=== TASK TO COMPLETE ===
Print the entries below in their entirety, exactly as they are written.

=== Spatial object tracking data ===
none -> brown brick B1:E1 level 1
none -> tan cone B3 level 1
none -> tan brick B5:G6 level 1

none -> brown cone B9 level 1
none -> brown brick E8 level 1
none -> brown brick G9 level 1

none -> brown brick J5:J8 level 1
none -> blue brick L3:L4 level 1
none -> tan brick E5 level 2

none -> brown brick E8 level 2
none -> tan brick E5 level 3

=== OUTPUT OF THE TASK ===
none -> brown brick B1:E1 level 1
none -> tan cone B3 level 1
none -> tan brick B5:G6 level 1

none -> brown cone B9 level 1
none -> brown brick E8 level 1
none -> brown brick G9 level 1

none -> brown brick J5:J8 level 1
none -> blue brick L3:L4 level 1
none -> tan brick E5 level 2

none -> brown brick E8 level 2
none -> tan brick E5 level 3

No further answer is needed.